● THE DATA

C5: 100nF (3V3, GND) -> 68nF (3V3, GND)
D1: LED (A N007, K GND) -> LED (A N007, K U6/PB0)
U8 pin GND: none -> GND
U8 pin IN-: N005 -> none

==

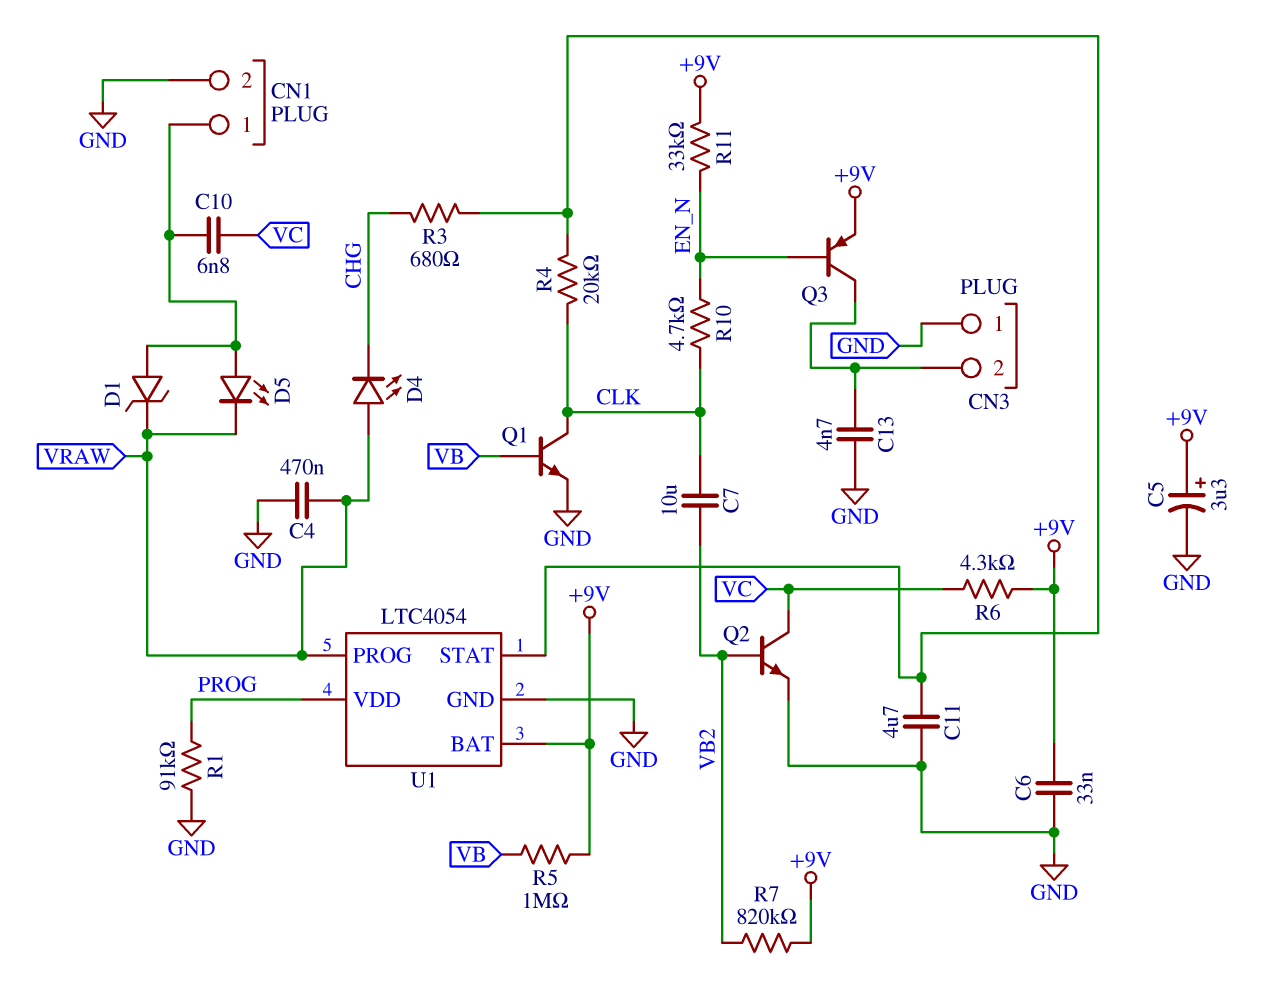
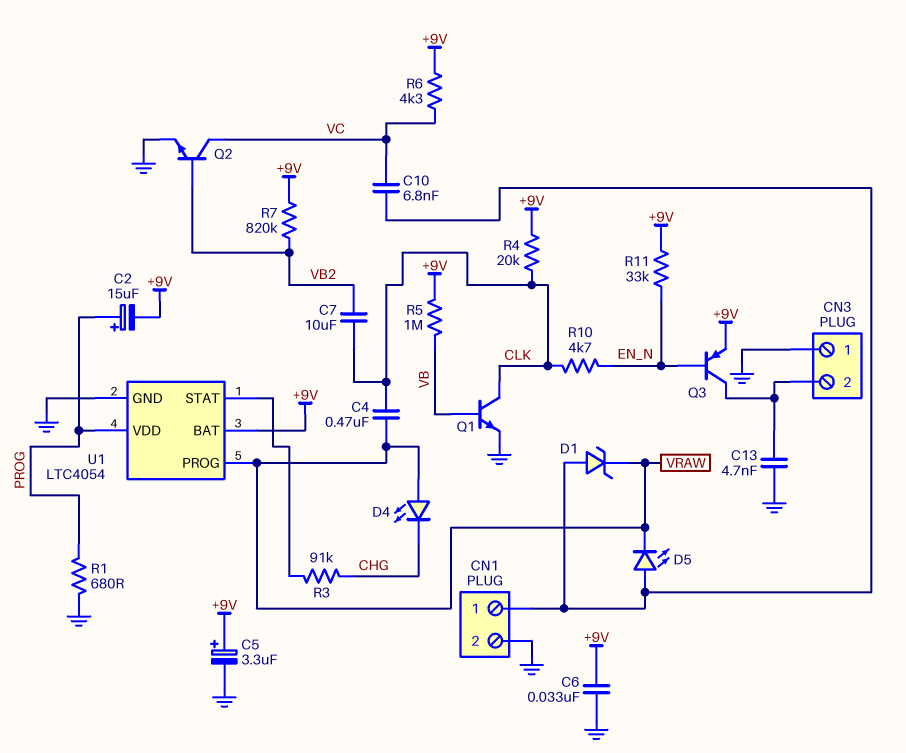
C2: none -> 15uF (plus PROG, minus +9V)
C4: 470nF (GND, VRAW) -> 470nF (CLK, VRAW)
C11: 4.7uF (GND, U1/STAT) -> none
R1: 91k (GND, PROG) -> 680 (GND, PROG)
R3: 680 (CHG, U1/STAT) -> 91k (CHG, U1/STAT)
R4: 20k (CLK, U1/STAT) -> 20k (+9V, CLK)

● TASK GOAL
Print exactly the lines of the listing above starting at the line containing "R3: 680 (CHG, U1/STAT) -> 91k (CHG, U1/STAT)" and ending at the line containing "R4: 20k (CLK, U1/STAT) -> 20k (+9V, CLK)", both included.

● SOLUTION
R3: 680 (CHG, U1/STAT) -> 91k (CHG, U1/STAT)
R4: 20k (CLK, U1/STAT) -> 20k (+9V, CLK)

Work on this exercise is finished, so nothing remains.